■ GOAL OF THE EXERCISE:
Repeat exactly the lines of the entries below from the one with "RGB2 pin B: D26 -> D23" through the one with "DHT3 pin VCC: 3V3 -> none", both ends included, and nothing else.

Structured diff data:
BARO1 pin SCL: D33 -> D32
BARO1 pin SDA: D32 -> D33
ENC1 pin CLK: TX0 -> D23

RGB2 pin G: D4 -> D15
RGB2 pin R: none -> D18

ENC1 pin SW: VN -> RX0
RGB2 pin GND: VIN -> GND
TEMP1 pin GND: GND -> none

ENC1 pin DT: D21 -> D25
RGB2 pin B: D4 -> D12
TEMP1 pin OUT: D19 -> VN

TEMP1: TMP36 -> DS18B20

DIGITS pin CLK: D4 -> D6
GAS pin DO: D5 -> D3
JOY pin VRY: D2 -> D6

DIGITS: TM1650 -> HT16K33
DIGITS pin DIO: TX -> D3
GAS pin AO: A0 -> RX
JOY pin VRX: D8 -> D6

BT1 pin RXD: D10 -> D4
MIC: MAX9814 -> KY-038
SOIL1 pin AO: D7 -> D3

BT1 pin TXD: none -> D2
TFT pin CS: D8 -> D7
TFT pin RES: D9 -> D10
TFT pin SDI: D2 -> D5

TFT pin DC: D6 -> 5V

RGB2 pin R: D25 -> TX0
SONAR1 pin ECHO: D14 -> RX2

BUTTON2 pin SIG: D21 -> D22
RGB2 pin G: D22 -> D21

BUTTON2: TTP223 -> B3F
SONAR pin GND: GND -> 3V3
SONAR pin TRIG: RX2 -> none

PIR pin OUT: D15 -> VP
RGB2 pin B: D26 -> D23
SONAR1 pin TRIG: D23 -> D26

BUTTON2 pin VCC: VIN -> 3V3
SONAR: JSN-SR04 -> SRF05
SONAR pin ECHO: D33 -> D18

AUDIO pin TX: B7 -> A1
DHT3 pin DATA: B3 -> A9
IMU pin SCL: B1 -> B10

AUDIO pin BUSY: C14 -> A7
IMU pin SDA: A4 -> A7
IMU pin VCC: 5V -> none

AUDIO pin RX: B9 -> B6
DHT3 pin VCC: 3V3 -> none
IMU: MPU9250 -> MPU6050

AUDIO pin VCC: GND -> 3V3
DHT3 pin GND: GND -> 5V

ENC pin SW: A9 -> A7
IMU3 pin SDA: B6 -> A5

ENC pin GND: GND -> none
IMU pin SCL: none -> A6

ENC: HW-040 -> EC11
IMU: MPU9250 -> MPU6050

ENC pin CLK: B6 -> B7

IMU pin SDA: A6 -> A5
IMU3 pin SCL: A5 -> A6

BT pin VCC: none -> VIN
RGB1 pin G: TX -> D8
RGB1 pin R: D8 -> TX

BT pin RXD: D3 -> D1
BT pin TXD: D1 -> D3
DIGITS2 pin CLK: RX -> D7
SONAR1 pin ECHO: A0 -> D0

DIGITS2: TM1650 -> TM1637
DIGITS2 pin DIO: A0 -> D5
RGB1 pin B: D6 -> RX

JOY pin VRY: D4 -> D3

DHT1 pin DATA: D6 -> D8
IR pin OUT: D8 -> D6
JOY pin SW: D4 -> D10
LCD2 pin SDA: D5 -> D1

■ EXERCISE SOLUTION:
RGB2 pin B: D26 -> D23
SONAR1 pin TRIG: D23 -> D26

BUTTON2 pin VCC: VIN -> 3V3
SONAR: JSN-SR04 -> SRF05
SONAR pin ECHO: D33 -> D18

AUDIO pin TX: B7 -> A1
DHT3 pin DATA: B3 -> A9
IMU pin SCL: B1 -> B10

AUDIO pin BUSY: C14 -> A7
IMU pin SDA: A4 -> A7
IMU pin VCC: 5V -> none

AUDIO pin RX: B9 -> B6
DHT3 pin VCC: 3V3 -> none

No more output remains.